Collected data:
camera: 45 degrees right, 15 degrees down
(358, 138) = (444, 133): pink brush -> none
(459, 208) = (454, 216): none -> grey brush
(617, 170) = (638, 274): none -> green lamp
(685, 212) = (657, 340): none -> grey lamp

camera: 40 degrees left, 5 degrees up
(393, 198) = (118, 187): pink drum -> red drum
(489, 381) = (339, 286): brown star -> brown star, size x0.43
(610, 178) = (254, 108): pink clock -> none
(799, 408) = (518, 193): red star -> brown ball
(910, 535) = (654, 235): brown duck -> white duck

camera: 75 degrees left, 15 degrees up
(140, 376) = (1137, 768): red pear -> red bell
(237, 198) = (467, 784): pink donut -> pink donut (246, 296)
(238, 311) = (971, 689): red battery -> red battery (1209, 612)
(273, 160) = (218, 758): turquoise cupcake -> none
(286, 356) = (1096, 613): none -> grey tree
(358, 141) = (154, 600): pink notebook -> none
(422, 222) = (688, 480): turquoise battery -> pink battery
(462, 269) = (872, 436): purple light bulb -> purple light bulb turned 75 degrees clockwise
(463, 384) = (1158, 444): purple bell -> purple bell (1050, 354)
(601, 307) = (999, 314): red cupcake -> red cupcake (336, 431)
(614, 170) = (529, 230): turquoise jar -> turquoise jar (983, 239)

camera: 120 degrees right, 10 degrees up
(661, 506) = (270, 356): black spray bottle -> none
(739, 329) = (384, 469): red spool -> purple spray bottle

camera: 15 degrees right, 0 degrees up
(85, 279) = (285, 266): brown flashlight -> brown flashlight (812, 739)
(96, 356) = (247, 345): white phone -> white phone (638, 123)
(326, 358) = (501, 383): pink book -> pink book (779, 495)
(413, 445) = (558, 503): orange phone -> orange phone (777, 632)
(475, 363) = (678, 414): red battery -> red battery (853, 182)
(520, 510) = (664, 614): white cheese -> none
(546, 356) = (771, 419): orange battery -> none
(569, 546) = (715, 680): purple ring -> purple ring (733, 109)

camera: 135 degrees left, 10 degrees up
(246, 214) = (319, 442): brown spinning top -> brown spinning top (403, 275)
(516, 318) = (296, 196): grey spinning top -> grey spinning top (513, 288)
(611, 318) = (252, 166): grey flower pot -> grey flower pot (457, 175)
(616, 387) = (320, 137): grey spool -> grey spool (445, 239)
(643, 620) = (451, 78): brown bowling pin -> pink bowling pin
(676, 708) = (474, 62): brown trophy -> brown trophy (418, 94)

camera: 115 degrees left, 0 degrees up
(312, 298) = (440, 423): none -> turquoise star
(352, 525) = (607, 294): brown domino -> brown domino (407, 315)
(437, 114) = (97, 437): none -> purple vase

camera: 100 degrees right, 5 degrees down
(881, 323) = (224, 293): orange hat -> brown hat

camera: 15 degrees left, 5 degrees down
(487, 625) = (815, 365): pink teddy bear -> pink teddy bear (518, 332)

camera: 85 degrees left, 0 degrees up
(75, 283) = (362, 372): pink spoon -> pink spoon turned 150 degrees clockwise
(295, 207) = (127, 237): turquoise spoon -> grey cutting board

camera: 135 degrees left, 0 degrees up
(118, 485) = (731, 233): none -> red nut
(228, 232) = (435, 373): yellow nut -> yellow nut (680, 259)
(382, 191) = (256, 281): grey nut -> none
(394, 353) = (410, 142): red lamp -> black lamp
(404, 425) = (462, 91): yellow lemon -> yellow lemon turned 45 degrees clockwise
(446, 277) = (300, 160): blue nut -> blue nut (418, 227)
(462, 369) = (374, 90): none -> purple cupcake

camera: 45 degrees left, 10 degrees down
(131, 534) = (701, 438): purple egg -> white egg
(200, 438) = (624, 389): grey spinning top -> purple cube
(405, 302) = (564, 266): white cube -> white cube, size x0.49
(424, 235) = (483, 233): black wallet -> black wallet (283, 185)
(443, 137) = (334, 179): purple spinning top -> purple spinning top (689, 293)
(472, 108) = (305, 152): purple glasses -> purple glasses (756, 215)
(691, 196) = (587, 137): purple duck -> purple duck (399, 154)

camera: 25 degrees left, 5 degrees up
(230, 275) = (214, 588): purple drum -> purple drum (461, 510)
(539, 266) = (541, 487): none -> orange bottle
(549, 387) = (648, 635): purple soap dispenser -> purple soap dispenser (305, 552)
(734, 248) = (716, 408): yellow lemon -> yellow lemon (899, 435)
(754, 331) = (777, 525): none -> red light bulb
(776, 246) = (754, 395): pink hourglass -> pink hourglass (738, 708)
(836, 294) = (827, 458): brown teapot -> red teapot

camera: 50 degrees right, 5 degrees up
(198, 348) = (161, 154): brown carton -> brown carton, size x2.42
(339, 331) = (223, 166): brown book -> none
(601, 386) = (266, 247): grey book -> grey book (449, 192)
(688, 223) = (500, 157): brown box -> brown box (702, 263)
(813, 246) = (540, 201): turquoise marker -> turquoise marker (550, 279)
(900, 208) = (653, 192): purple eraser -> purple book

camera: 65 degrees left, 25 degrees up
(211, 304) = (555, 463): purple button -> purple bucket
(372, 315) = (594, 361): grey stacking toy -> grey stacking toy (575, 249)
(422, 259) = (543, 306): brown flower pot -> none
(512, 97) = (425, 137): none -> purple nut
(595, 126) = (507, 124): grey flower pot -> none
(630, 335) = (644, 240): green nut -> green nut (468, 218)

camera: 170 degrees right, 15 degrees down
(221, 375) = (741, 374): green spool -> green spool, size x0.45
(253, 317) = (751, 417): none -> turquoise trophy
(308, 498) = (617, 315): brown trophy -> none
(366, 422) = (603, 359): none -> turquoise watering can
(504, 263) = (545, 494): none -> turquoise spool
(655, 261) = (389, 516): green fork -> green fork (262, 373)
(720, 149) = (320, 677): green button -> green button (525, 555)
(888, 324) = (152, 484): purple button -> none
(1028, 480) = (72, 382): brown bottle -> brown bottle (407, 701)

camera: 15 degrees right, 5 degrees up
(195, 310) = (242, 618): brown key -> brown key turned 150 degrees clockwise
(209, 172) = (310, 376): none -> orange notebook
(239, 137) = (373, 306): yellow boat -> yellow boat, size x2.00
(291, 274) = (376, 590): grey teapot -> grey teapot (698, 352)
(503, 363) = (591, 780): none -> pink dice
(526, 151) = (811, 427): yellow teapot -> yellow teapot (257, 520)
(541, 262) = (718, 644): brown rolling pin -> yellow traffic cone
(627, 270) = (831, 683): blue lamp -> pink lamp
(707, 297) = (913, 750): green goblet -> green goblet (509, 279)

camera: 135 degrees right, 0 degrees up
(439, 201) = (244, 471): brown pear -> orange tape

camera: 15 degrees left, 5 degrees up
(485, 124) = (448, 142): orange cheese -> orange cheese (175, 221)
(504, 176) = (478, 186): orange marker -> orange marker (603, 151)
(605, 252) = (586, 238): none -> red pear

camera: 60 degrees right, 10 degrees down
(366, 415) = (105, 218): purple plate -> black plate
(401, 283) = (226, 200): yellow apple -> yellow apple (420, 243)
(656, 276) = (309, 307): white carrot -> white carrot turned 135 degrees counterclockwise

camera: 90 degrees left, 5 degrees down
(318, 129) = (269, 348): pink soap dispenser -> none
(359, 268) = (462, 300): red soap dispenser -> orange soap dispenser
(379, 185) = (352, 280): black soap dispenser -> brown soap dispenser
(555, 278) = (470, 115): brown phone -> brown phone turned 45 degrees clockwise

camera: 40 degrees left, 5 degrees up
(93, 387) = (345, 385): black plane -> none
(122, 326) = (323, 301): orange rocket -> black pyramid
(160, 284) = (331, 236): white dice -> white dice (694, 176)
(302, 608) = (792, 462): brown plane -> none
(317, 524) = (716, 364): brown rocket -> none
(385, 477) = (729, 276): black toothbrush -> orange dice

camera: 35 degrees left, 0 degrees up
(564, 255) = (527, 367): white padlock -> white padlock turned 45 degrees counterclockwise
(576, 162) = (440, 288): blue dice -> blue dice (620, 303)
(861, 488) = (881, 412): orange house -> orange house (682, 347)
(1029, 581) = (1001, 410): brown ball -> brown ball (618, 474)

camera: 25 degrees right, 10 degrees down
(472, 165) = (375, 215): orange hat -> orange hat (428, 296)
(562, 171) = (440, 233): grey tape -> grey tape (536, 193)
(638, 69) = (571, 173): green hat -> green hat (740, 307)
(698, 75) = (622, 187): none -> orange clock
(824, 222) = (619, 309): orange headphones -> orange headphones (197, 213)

Instructions to follow:
Write out exactly the lines above from the line with "(253, 317) = (751, 417): none" through the line with "(209, 172) = (310, 376): none", both of them included, and leave out all other lines.

Written solution:
(253, 317) = (751, 417): none -> turquoise trophy
(308, 498) = (617, 315): brown trophy -> none
(366, 422) = (603, 359): none -> turquoise watering can
(504, 263) = (545, 494): none -> turquoise spool
(655, 261) = (389, 516): green fork -> green fork (262, 373)
(720, 149) = (320, 677): green button -> green button (525, 555)
(888, 324) = (152, 484): purple button -> none
(1028, 480) = (72, 382): brown bottle -> brown bottle (407, 701)

camera: 15 degrees right, 5 degrees up
(195, 310) = (242, 618): brown key -> brown key turned 150 degrees clockwise
(209, 172) = (310, 376): none -> orange notebook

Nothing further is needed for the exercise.